● **Work to do**:
Reproduce every line of the entries below character for character. Leave out the pictures.

● **Stored data**:
-------

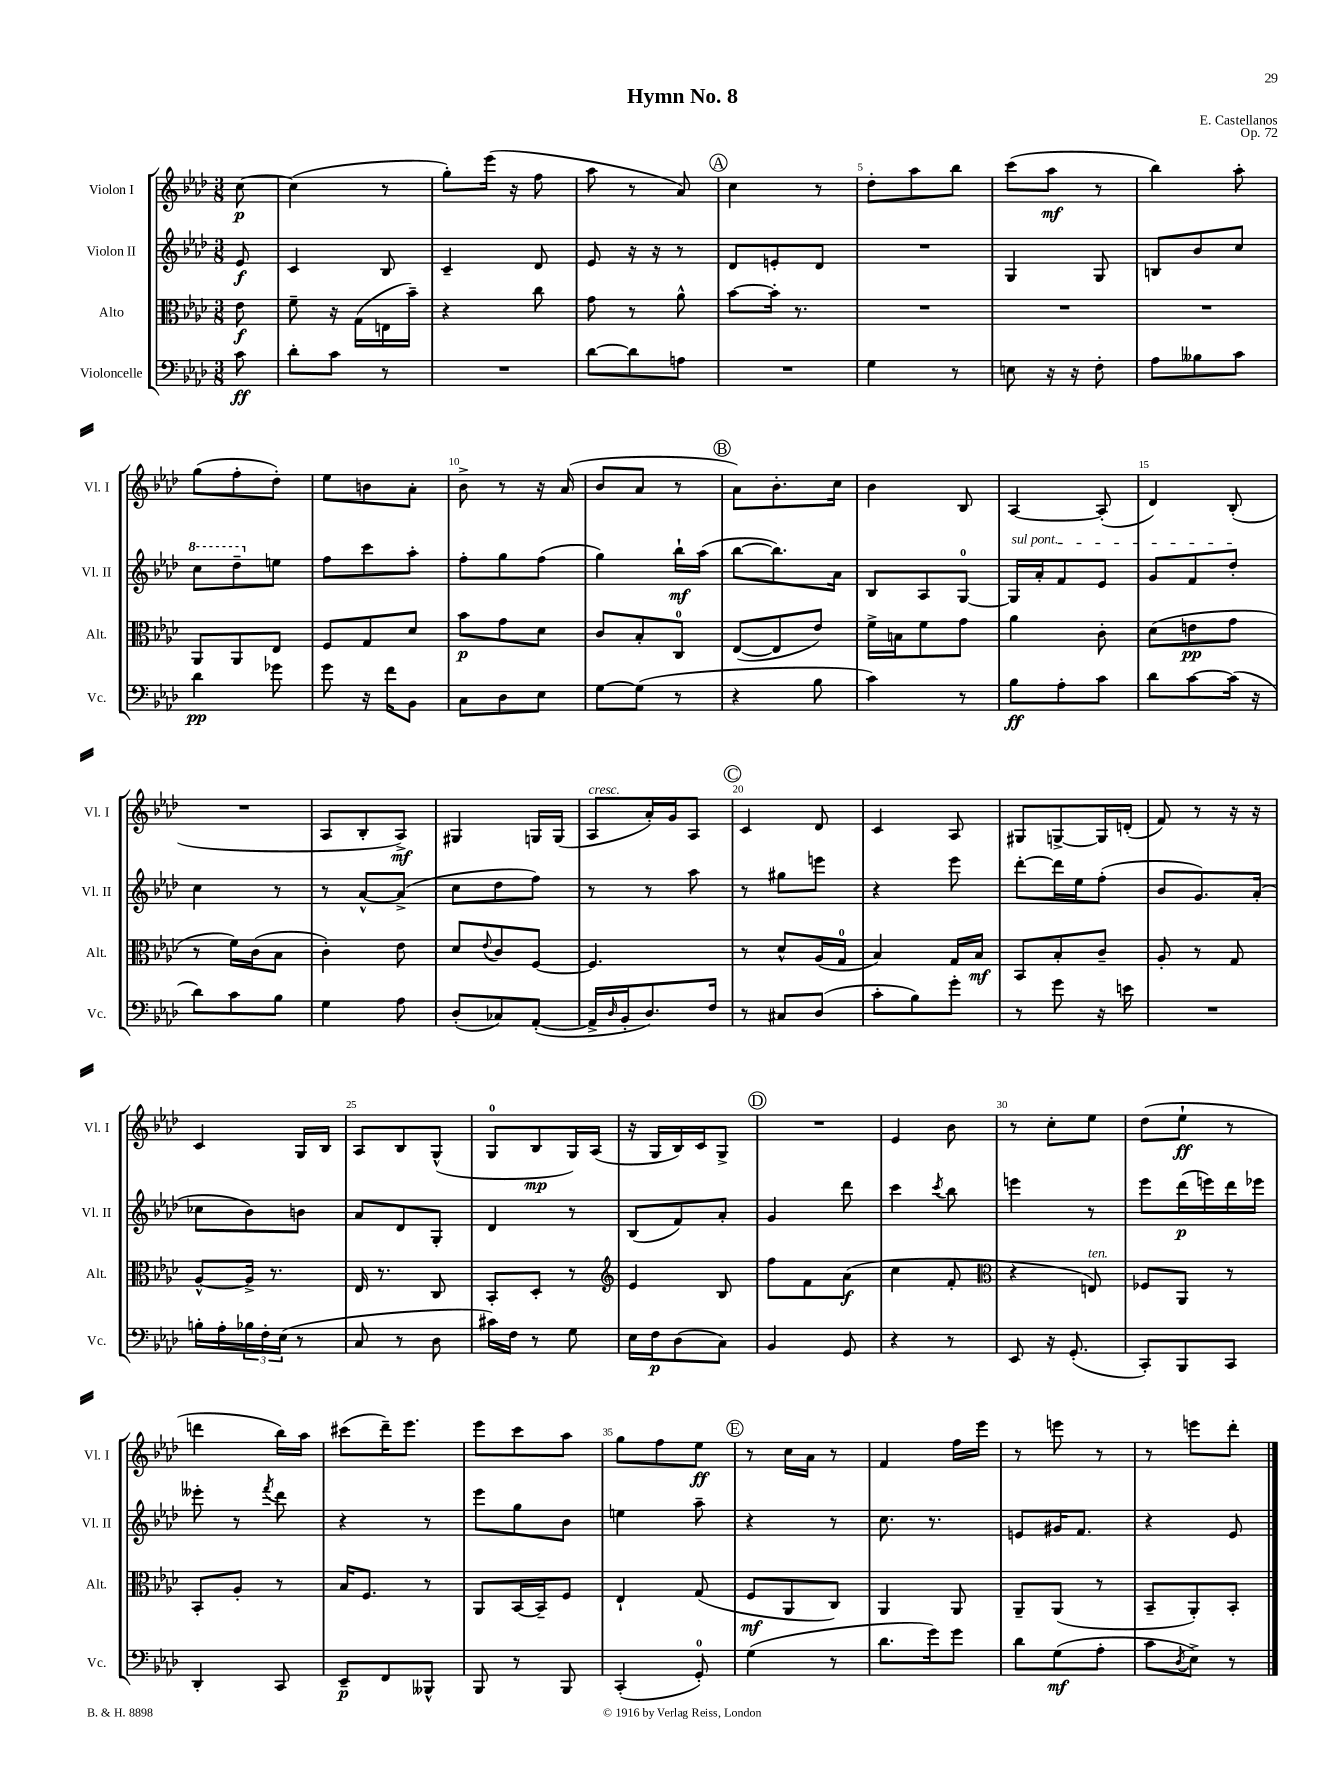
\header { title = "Hymn No. 8" composer = "E. Castellanos" opus = "Op. 72" }
<<
\new StaffGroup <<
\new Staff = "s0" \with { instrumentName = "Violon I" shortInstrumentName = "Vl. I" } {
    \clef treble \key aes \major \numericTimeSignature \time 3/8 \partial 8
    c''8~\p |
    c''4( r8 |
    g''8-.) ees'''16( r16 f''8 |
    aes''8 r8 aes'8) |
    \mark \markup { \circle "A" } c''4 r8 |
    des''8-. aes''8 bes''8 |
    c'''8( aes''8\mf r8 |
    bes''4) aes''8-. |
    g''8( f''8-. des''8-.) |
    ees''8 b'8 aes'8-. |
    bes'8-> r8 r16 aes'16( |
    bes'8 aes'8 r8 |
    \mark \markup { \circle "B" } aes'8) bes'8.-. c''16 |
    bes'4 bes8 |
    aes4~ aes8-.( |
    des'4) bes8-.( |
    R4. |
    aes8 bes8-. aes8->\mf) |
    gis4 g16 g16( |
    aes8^\markup { \italic "cresc." } aes'16-.) g'16 aes8 |
    \mark \markup { \circle "C" } c'4 des'8 |
    c'4 aes8 |
    gis8 g8~-> g16 d'16-.( |
    f'8) r8 r16 r16 |
    c'4 g16 bes16 |
    aes8 bes8 g8-^( |
    g8-0 bes8\mp g16) aes16( |
    r16 g16 bes16) c'16 g8-> |
    \mark \markup { \circle "D" } R4. |
    ees'4 bes'8 |
    r8 c''8-. ees''8 |
    des''8( ees''8-!\ff r8 |
    d'''4 bes''16) aes''16 |
    cis'''8( des'''16--) ees'''8. |
    ees'''8 c'''8 aes''8 |
    g''8 f''8 ees''8\ff |
    \mark \markup { \circle "E" } r8 c''16 aes'16 r8 |
    f'4 f''16 ees'''16 |
    r8 e'''8 r8 |
    r8 e'''8 des'''8-. \bar "|." |
}
\new Staff = "s1" \with { instrumentName = "Violon II" shortInstrumentName = "Vl. II" } {
    \clef treble \key aes \major \numericTimeSignature \time 3/8 \partial 8
    ees'8\f |
    c'4 bes8 |
    c'4-- des'8 |
    ees'8 r16 r16 r8 |
    \mark \markup { \circle "A" } des'8 e'8-. des'8 |
    R4. |
    g4 g8 |
    b8 bes'8 c''8 |
    \ottava #1 c'''8 des'''8-- \ottava #0 e''8 |
    f''8 c'''8 aes''8-. |
    f''8-. g''8 f''8( |
    g''4) bes''16-!\mf aes''16( |
    \mark \markup { \circle "B" } bes''8~ bes''8.) aes'16 |
    bes8 aes8 g8-0~ |
    \once \override TextSpanner.bound-details.left.text = \markup { \italic "sul pont." } g16\startTextSpan aes'16-. f'8 ees'8 |
    g'8 f'8 des''8-.\stopTextSpan |
    c''4 r8 |
    r8 aes'8~-^ aes'8->( |
    c''8 des''8 f''8) |
    r8 r8 aes''8 |
    \mark \markup { \circle "C" } r8 gis''8 e'''8 |
    r4 ees'''8 |
    des'''8~-. des'''16 ees''16 f''8-.( |
    bes'8 g'8.) aes'16-.( |
    ces''8 bes'8) b'8 |
    aes'8 des'8 g8-. |
    des'4 r8 |
    bes8( f'8) aes'8-. |
    \mark \markup { \circle "D" } g'4 des'''8 |
    c'''4 \acciaccatura { c'''8 } bes''8 |
    e'''4 r8 |
    ees'''8 des'''16\p( e'''16) des'''16 ees'''16 |
    eeses'''8-. r8 \acciaccatura { f'''8 } des'''8 |
    r4 r8 |
    ees'''8 g''8 bes'8 |
    e''4 aes''8-- |
    \mark \markup { \circle "E" } r4 r8 |
    c''8. r8. |
    e'8 gis'16 f'8. |
    r4 ees'8 \bar "|." |
}
\new Staff = "s2" \with { instrumentName = "Alto" shortInstrumentName = "Alt." } {
    \clef alto \key aes \major \numericTimeSignature \time 3/8 \partial 8
    ees'8\f |
    f'8-- r16 g16( e16 bes'16--) |
    r4 c''8 |
    g'8 r8 aes'8-^ |
    \mark \markup { \circle "A" } bes'8~ bes'16-. r8. |
    R4. |
    R4. |
    R4. |
    aes,8 aes,8 ees8 |
    f8 g8 des'8 |
    bes'8\p g'8 des'8 |
    c'8 bes8-. c8-0 |
    \mark \markup { \circle "B" } ees8~( ees8 ees'8) |
    f'16-> b16 f'8 g'8 |
    aes'4 c'8-. |
    des'8( e'8\pp g'8 |
    r8 f'16) c'16( bes8 |
    c'4-.) ees'8 |
    des'8 \appoggiatura { ees'8 } c'8 f8~ |
    f4. |
    \mark \markup { \circle "C" } r8 des'8-^ aes16( g16-0 |
    bes4) g16 bes16\mf |
    bes,8 bes8-. c'8-- |
    aes8-. r8 g8 |
    aes8~-^ aes16-> r8. |
    ees16 r8. c8 |
    bes,8-. des8-. r8 |
    \clef treble ees'4 bes8 |
    \mark \markup { \circle "D" } f''8 f'8 aes'8\f( |
    c''4 f'8-. |
    \clef alto r4 e8^\markup { \italic "ten." }) |
    fes8 aes,8 r8 |
    bes,8-. aes8-. r8 |
    bes16 f8. r8 |
    aes,8 bes,16~ bes,16-- f8 |
    ees4-! g8( |
    \mark \markup { \circle "E" } f8\mf aes,8 c8) |
    aes,4 aes,8 |
    aes,8-- aes,8( r8 |
    bes,8-- aes,8-.) bes,8-. \bar "|." |
}
\new Staff = "s3" \with { instrumentName = "Violoncelle" shortInstrumentName = "Vc." } {
    \clef bass \key aes \major \numericTimeSignature \time 3/8 \partial 8
    c'8\ff |
    des'8-. c'8 r8 |
    R4. |
    des'8~ des'8 a8 |
    \mark \markup { \circle "A" } R4. |
    g4 r8 |
    e8 r16 r16 f8-. |
    aes8 beses8 c'8 |
    des'4\pp ges'8 |
    g'8 r16 f'16 bes,8 |
    c8 des8 ees8 |
    g8~ g8( r8 |
    \mark \markup { \circle "B" } r4 bes8 |
    c'4) r8 |
    bes8\ff aes8-. c'8 |
    des'8 c'8~ c'16( r16 |
    des'8) c'8 bes8 |
    g4 aes8 |
    des8-.( ces8) aes,8~-.( |
    aes,16-> \grace { des16 } bes,16-. des8.) f16 |
    \mark \markup { \circle "C" } r8 cis8 des8( |
    c'8-. bes8) g'8-. |
    r8 g'8 r16 e'16 |
    R4. |
    b16-. aes16-. \tuplet 3/2 { bes16 f16-. ees16( } r8 |
    c8 r8 des8 |
    cis'16) f16 r8 g8 |
    ees16 f16\p des8( c8) |
    \mark \markup { \circle "D" } bes,4 g,8 |
    r4 r8 |
    ees,8 r16 g,8.-.( |
    c,8-.) bes,,8 c,8 |
    des,4-. c,8 |
    ees,8--\p f,8 beses,,8-^ |
    bes,,8 r8 bes,,8 |
    c,4-.( g,8-0-.) |
    \mark \markup { \circle "E" } g4( r8 |
    des'8. g'16) g'8 |
    des'8 g8\mf( aes8-. |
    c'8 \acciaccatura { des8 } ees8->) r8 \bar "|." |
}
>>
>>
\layout { \context { \Score \override BarNumber.break-visibility = ##(#f #t #t) barNumberVisibility = #(every-nth-bar-number-visible 5) } }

-------

● **Written answer**:
\header { title = "Hymn No. 8" composer = "E. Castellanos" opus = "Op. 72" }
<<
\new StaffGroup <<
\new Staff = "s0" \with { instrumentName = "Violon I" shortInstrumentName = "Vl. I" } {
    \clef treble \key aes \major \numericTimeSignature \time 3/8 \partial 8
    c''8~\p |
    c''4( r8 |
    g''8-.) ees'''16( r16 f''8 |
    aes''8 r8 aes'8) |
    \mark \markup { \circle "A" } c''4 r8 |
    des''8-. aes''8 bes''8 |
    c'''8( aes''8\mf r8 |
    bes''4) aes''8-. |
    g''8( f''8-. des''8-.) |
    ees''8 b'8 aes'8-. |
    bes'8-> r8 r16 aes'16( |
    bes'8 aes'8 r8 |
    \mark \markup { \circle "B" } aes'8) bes'8.-. c''16 |
    bes'4 bes8 |
    aes4~ aes8-.( |
    des'4) bes8-.( |
    R4. |
    aes8 bes8-. aes8->\mf) |
    gis4 g16 g16( |
    aes8^\markup { \italic "cresc." } aes'16-.) g'16 aes8 |
    \mark \markup { \circle "C" } c'4 des'8 |
    c'4 aes8 |
    gis8 g8~-> g16 d'16-.( |
    f'8) r8 r16 r16 |
    c'4 g16 bes16 |
    aes8 bes8 g8-^( |
    g8-0 bes8\mp g16) aes16( |
    r16 g16 bes16) c'16 g8-> |
    \mark \markup { \circle "D" } R4. |
    ees'4 bes'8 |
    r8 c''8-. ees''8 |
    des''8( ees''8-!\ff r8 |
    d'''4 bes''16) aes''16 |
    cis'''8( des'''16--) ees'''8. |
    ees'''8 c'''8 aes''8 |
    g''8 f''8 ees''8\ff |
    \mark \markup { \circle "E" } r8 c''16 aes'16 r8 |
    f'4 f''16 ees'''16 |
    r8 e'''8 r8 |
    r8 e'''8 des'''8-. \bar "|." |
}
\new Staff = "s1" \with { instrumentName = "Violon II" shortInstrumentName = "Vl. II" } {
    \clef treble \key aes \major \numericTimeSignature \time 3/8 \partial 8
    ees'8\f |
    c'4 bes8 |
    c'4-- des'8 |
    ees'8 r16 r16 r8 |
    \mark \markup { \circle "A" } des'8 e'8-. des'8 |
    R4. |
    g4 g8 |
    b8 bes'8 c''8 |
    \ottava #1 c'''8 des'''8-- \ottava #0 e''8 |
    f''8 c'''8 aes''8-. |
    f''8-. g''8 f''8( |
    g''4) bes''16-!\mf aes''16( |
    \mark \markup { \circle "B" } bes''8~ bes''8.) aes'16 |
    bes8 aes8 g8-0~ |
    \once \override TextSpanner.bound-details.left.text = \markup { \italic "sul pont." } g16\startTextSpan aes'16-. f'8 ees'8 |
    g'8 f'8 des''8-.\stopTextSpan |
    c''4 r8 |
    r8 aes'8~-^ aes'8->( |
    c''8 des''8 f''8) |
    r8 r8 aes''8 |
    \mark \markup { \circle "C" } r8 gis''8 e'''8 |
    r4 ees'''8 |
    des'''8~-. des'''16 ees''16 f''8-.( |
    bes'8 g'8.) aes'16-.( |
    ces''8 bes'8) b'8 |
    aes'8 des'8 g8-. |
    des'4 r8 |
    bes8( f'8) aes'8-. |
    \mark \markup { \circle "D" } g'4 des'''8 |
    c'''4 \acciaccatura { c'''8 } bes''8 |
    e'''4 r8 |
    ees'''8 des'''16\p( e'''16) des'''16 ees'''16 |
    eeses'''8-. r8 \acciaccatura { f'''8 } des'''8 |
    r4 r8 |
    ees'''8 g''8 bes'8 |
    e''4 aes''8-- |
    \mark \markup { \circle "E" } r4 r8 |
    c''8. r8. |
    e'8 gis'16 f'8. |
    r4 ees'8 \bar "|." |
}
\new Staff = "s2" \with { instrumentName = "Alto" shortInstrumentName = "Alt." } {
    \clef alto \key aes \major \numericTimeSignature \time 3/8 \partial 8
    ees'8\f |
    f'8-- r16 g16( e16 bes'16--) |
    r4 c''8 |
    g'8 r8 aes'8-^ |
    \mark \markup { \circle "A" } bes'8~ bes'16-. r8. |
    R4. |
    R4. |
    R4. |
    aes,8 aes,8 ees8 |
    f8 g8 des'8 |
    bes'8\p g'8 des'8 |
    c'8 bes8-. c8-0 |
    \mark \markup { \circle "B" } ees8~( ees8 ees'8) |
    f'16-> b16 f'8 g'8 |
    aes'4 c'8-. |
    des'8( e'8\pp g'8 |
    r8 f'16) c'16( bes8 |
    c'4-.) ees'8 |
    des'8 \appoggiatura { ees'8 } c'8 f8~ |
    f4. |
    \mark \markup { \circle "C" } r8 des'8-^ aes16( g16-0 |
    bes4) g16 bes16\mf |
    bes,8 bes8-. c'8-- |
    aes8-. r8 g8 |
    aes8~-^ aes16-> r8. |
    ees16 r8. c8 |
    bes,8-. des8-. r8 |
    \clef treble ees'4 bes8 |
    \mark \markup { \circle "D" } f''8 f'8 aes'8\f( |
    c''4 f'8-. |
    \clef alto r4 e8^\markup { \italic "ten." }) |
    fes8 aes,8 r8 |
    bes,8-. aes8-. r8 |
    bes16 f8. r8 |
    aes,8 bes,16~ bes,16-- f8 |
    ees4-! g8( |
    \mark \markup { \circle "E" } f8\mf aes,8 c8) |
    aes,4 aes,8 |
    aes,8-- aes,8( r8 |
    bes,8-- aes,8-.) bes,8-. \bar "|." |
}
\new Staff = "s3" \with { instrumentName = "Violoncelle" shortInstrumentName = "Vc." } {
    \clef bass \key aes \major \numericTimeSignature \time 3/8 \partial 8
    c'8\ff |
    des'8-. c'8 r8 |
    R4. |
    des'8~ des'8 a8 |
    \mark \markup { \circle "A" } R4. |
    g4 r8 |
    e8 r16 r16 f8-. |
    aes8 beses8 c'8 |
    des'4\pp ges'8 |
    g'8 r16 f'16 bes,8 |
    c8 des8 ees8 |
    g8~ g8( r8 |
    \mark \markup { \circle "B" } r4 bes8 |
    c'4) r8 |
    bes8\ff aes8-. c'8 |
    des'8 c'8~ c'16( r16 |
    des'8) c'8 bes8 |
    g4 aes8 |
    des8-.( ces8) aes,8~-.( |
    aes,16-> \grace { des16 } bes,16-. des8.) f16 |
    \mark \markup { \circle "C" } r8 cis8 des8( |
    c'8-. bes8) g'8-. |
    r8 g'8 r16 e'16 |
    R4. |
    b16-. aes16-. \tuplet 3/2 { bes16 f16-. ees16( } r8 |
    c8 r8 des8 |
    cis'16) f16 r8 g8 |
    ees16 f16\p des8( c8) |
    \mark \markup { \circle "D" } bes,4 g,8 |
    r4 r8 |
    ees,8 r16 g,8.-.( |
    c,8-.) bes,,8 c,8 |
    des,4-. c,8 |
    ees,8--\p f,8 beses,,8-^ |
    bes,,8 r8 bes,,8 |
    c,4-.( g,8-0-.) |
    \mark \markup { \circle "E" } g4( r8 |
    des'8. g'16) g'8 |
    des'8 g8\mf( aes8-. |
    c'8 \acciaccatura { des8 } ees8->) r8 \bar "|." |
}
>>
>>
\layout { \context { \Score \override BarNumber.break-visibility = ##(#f #t #t) barNumberVisibility = #(every-nth-bar-number-visible 5) } }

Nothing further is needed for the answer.